--- Required work ---
From the material below, set down exactly the lines that run from the one containing "Playlist 3: [128,99,255,246]" to the one containing "To do - Jonas: [1357,697,1730,927]", minus the pictures.

--- Data supplied ---
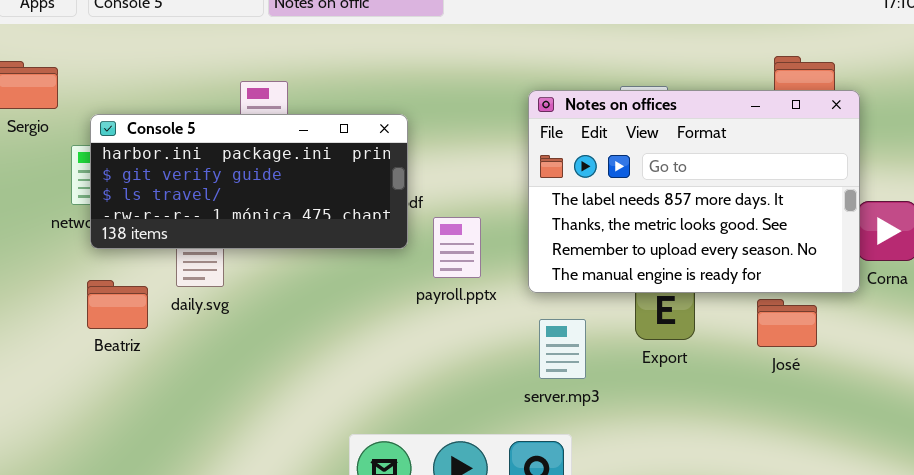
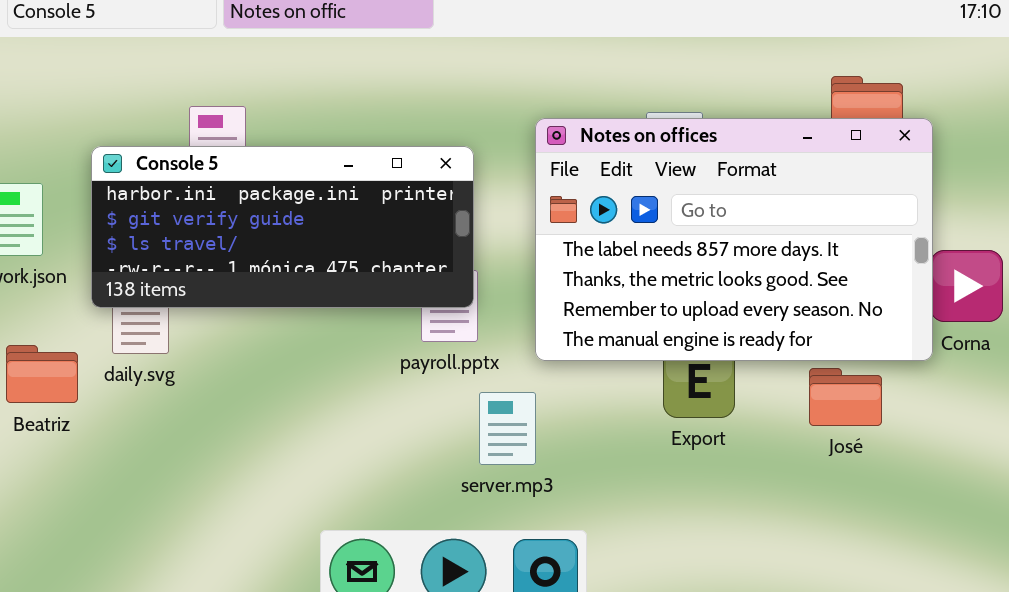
Console 5: [90,114,408,249] -> [91,146,474,308], moved
server.mp3: [539,319,586,379] -> [479,392,536,465], moved

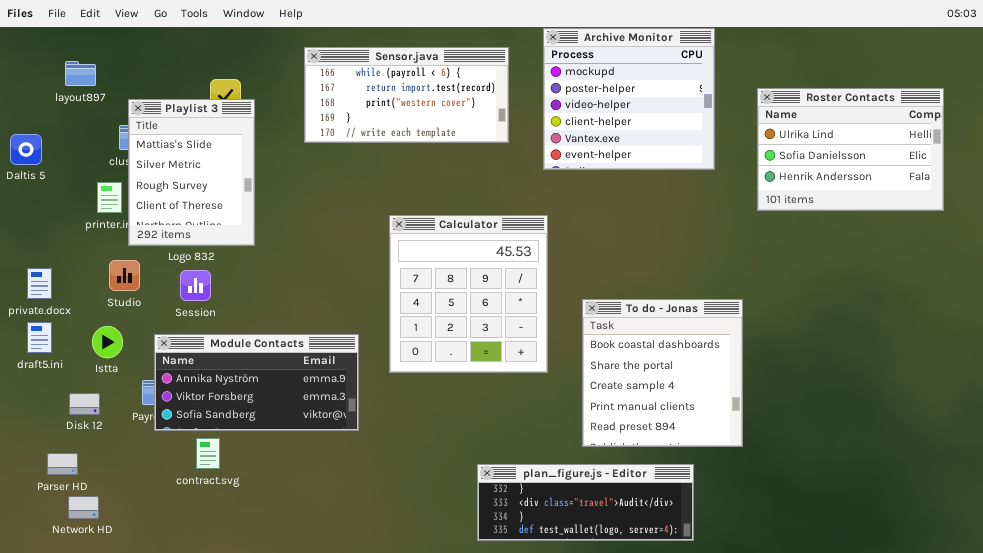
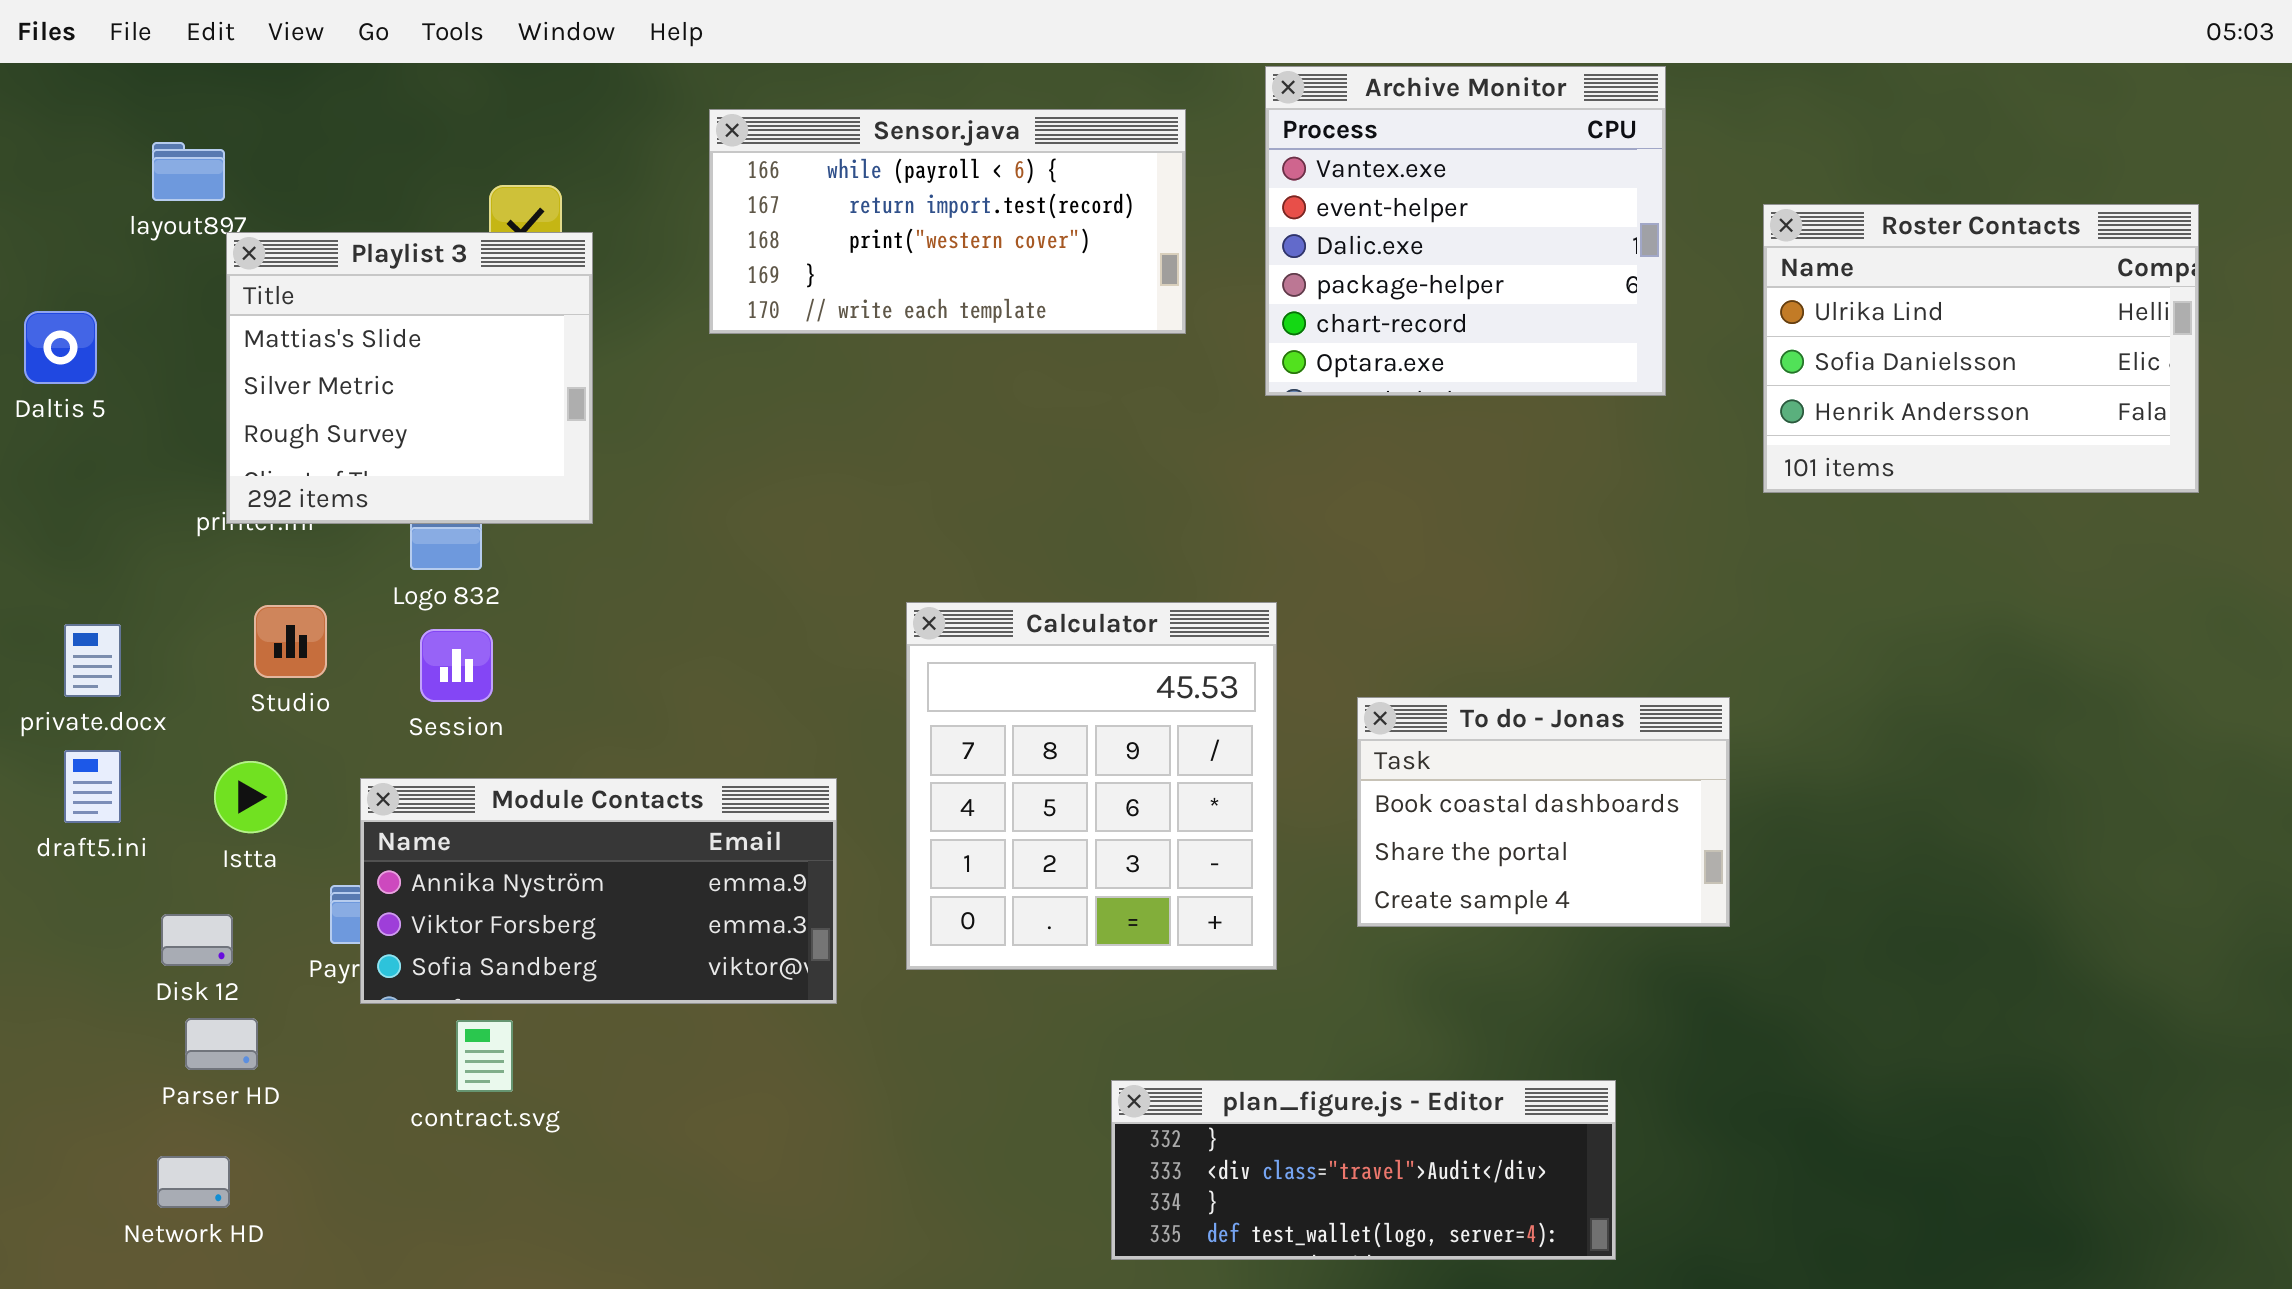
Archive Monitor: [543,28,715,170] -> [1265,66,1666,396], scrolled down 4 rows
Playlist 3: [128,99,255,246] -> [226,232,593,524], resized
Calculator: [389,215,548,373] -> [906,602,1277,970], moved
To do - Jonas: [582,299,743,447] -> [1357,697,1730,927], resized
Parser HD: [47,453,78,475] -> [185,1018,258,1070], moved

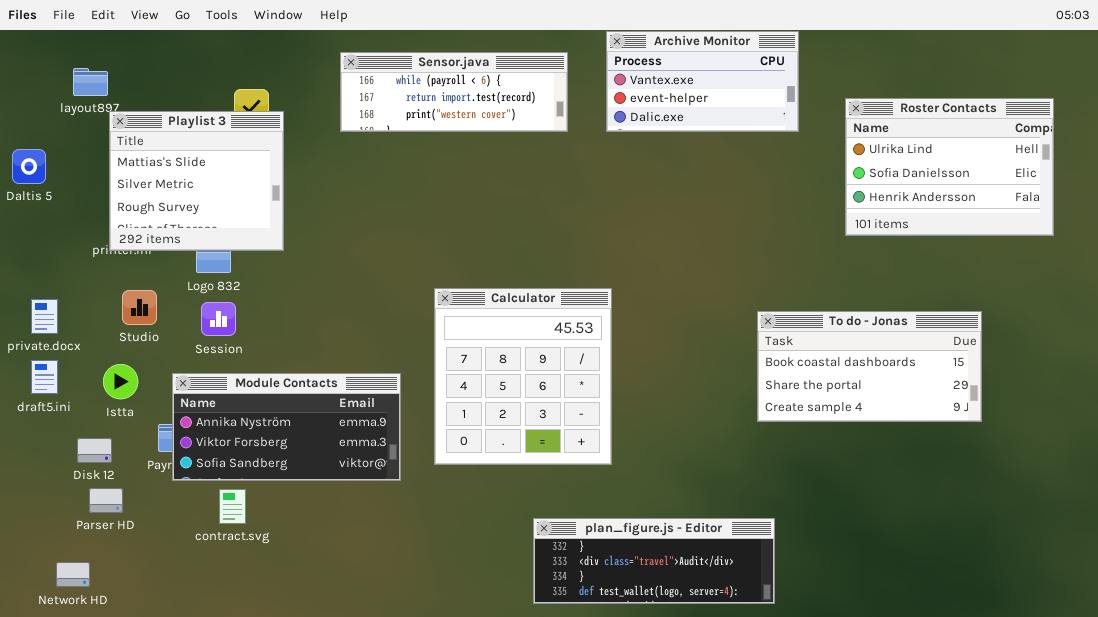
Archive Monitor: [1265,66,1666,396] -> [606,31,799,132], resized
Sensor.java: [709,109,1186,334] -> [340,52,568,132], resized
To do - Jonas: [1357,697,1730,927] -> [757,311,982,422], moved, resized
Network HD: [157,1156,230,1208] -> [56,562,90,587], moved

--- Output of the exercise ---
Playlist 3: [128,99,255,246] -> [226,232,593,524], resized
Calculator: [389,215,548,373] -> [906,602,1277,970], moved
To do - Jonas: [582,299,743,447] -> [1357,697,1730,927], resized
Parser HD: [47,453,78,475] -> [185,1018,258,1070], moved

Archive Monitor: [1265,66,1666,396] -> [606,31,799,132], resized
Sensor.java: [709,109,1186,334] -> [340,52,568,132], resized
To do - Jonas: [1357,697,1730,927] -> [757,311,982,422], moved, resized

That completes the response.